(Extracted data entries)
☆ ☆ ☆ ☆
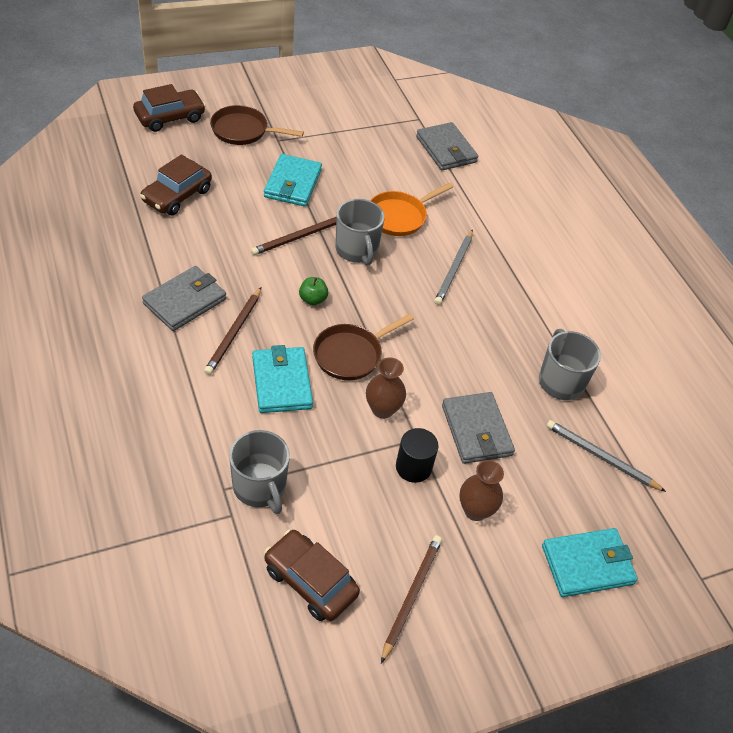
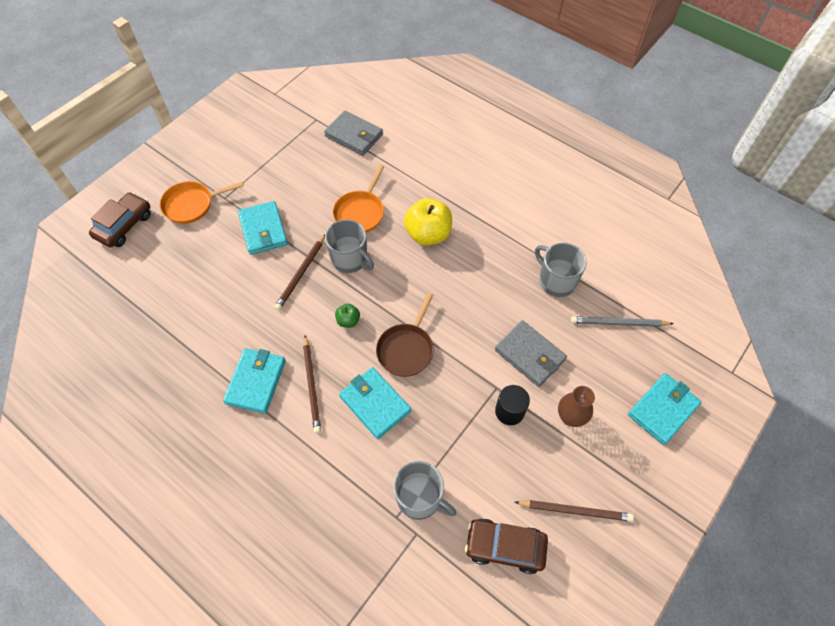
camera: 25 degrees left, 10 degrees up
(177, 195) = (182, 293): brown car -> none
(185, 301) = (256, 382): grey wallet -> turquoise wallet
(243, 131) = (192, 205): brown pan -> orange pan
(382, 409) = (458, 379): brown vase -> none
(411, 596) = (575, 510): brown pencil -> brown pencil turned 105 degrees clockwise
(454, 269) = (428, 234): grey pencil -> yellow apple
☆ ☆ ☆ ☆
__Directions for this task__.
Could you output the lines above, exactly as written, from the one containing "(382, 409) = (458, 379): brown vase -> none" through the last, with both ends included and no others?

__Answer to the problem__.
(382, 409) = (458, 379): brown vase -> none
(411, 596) = (575, 510): brown pencil -> brown pencil turned 105 degrees clockwise
(454, 269) = (428, 234): grey pencil -> yellow apple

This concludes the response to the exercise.